**WHAT YOU WILL DO**
Transcribe these records exactly, dropping every picture.

*** Opening of EXCERPTED RECORDS ***

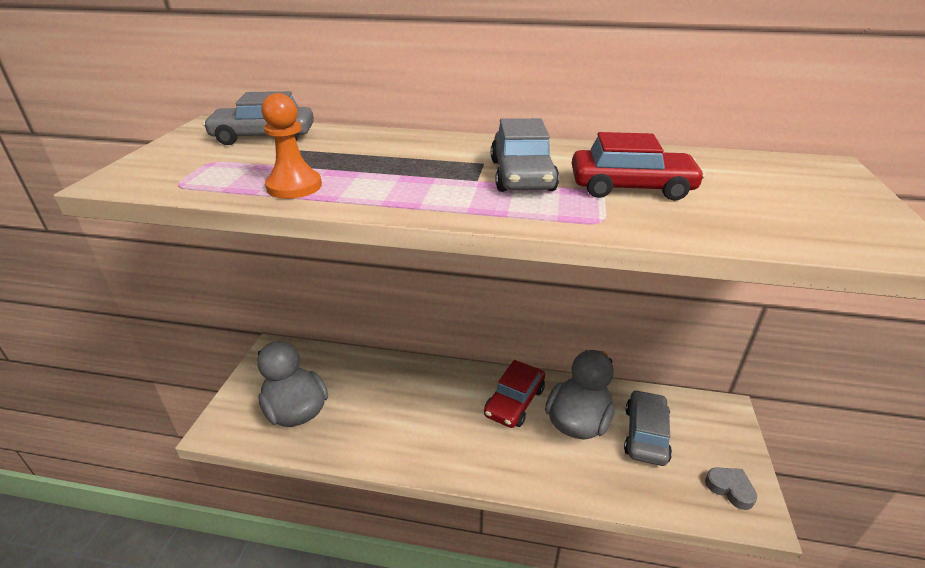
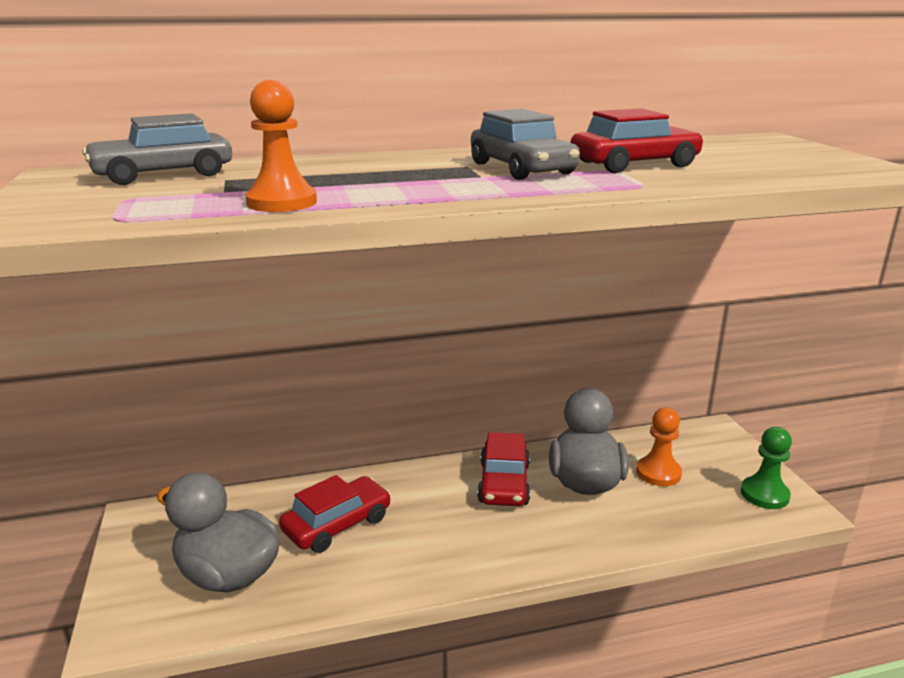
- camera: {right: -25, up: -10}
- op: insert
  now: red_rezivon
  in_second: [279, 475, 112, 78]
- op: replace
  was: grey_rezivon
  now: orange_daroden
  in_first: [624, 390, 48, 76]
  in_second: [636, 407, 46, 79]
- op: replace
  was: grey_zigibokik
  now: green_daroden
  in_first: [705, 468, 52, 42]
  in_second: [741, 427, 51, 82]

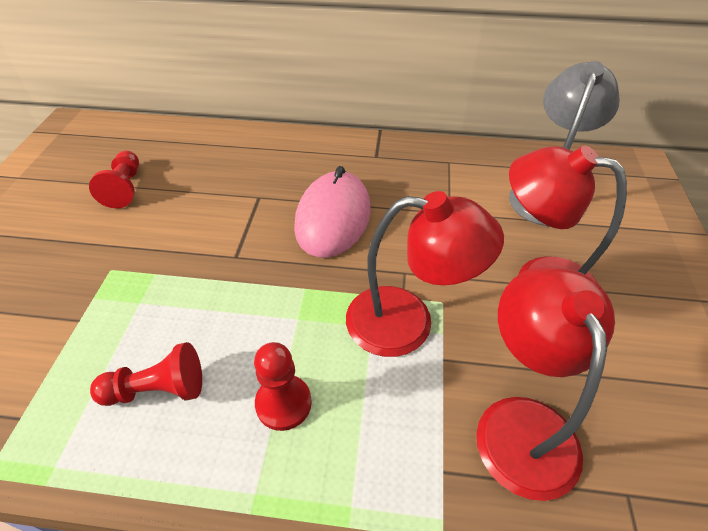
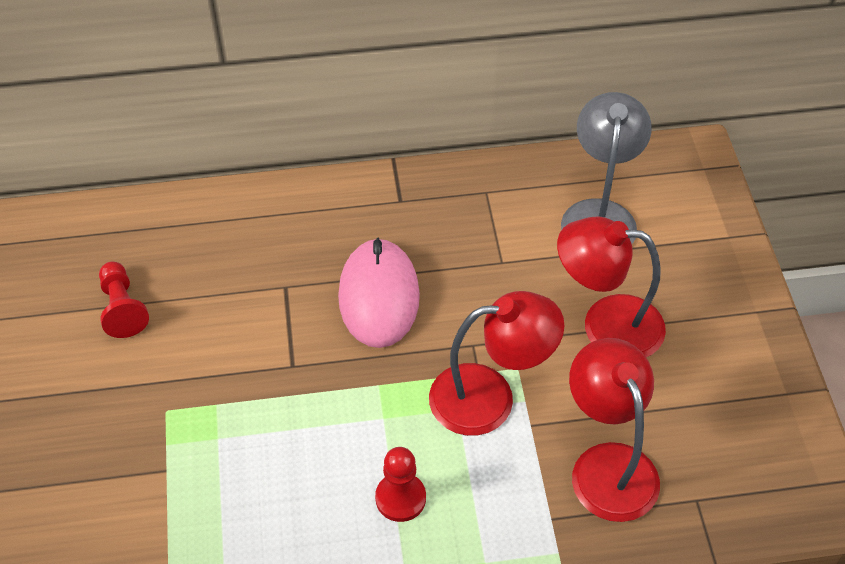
- camera: {right: -15, up: 5}
- op: delete
  was: red_daroden
  in_first: [90, 342, 112, 64]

*** Close of EXCERPTED RECORDS ***

**RESPONSE BOX**
- camera: {right: -25, up: -10}
- op: insert
  now: red_rezivon
  in_second: [279, 475, 112, 78]
- op: replace
  was: grey_rezivon
  now: orange_daroden
  in_first: [624, 390, 48, 76]
  in_second: [636, 407, 46, 79]
- op: replace
  was: grey_zigibokik
  now: green_daroden
  in_first: [705, 468, 52, 42]
  in_second: [741, 427, 51, 82]

- camera: {right: -15, up: 5}
- op: delete
  was: red_daroden
  in_first: [90, 342, 112, 64]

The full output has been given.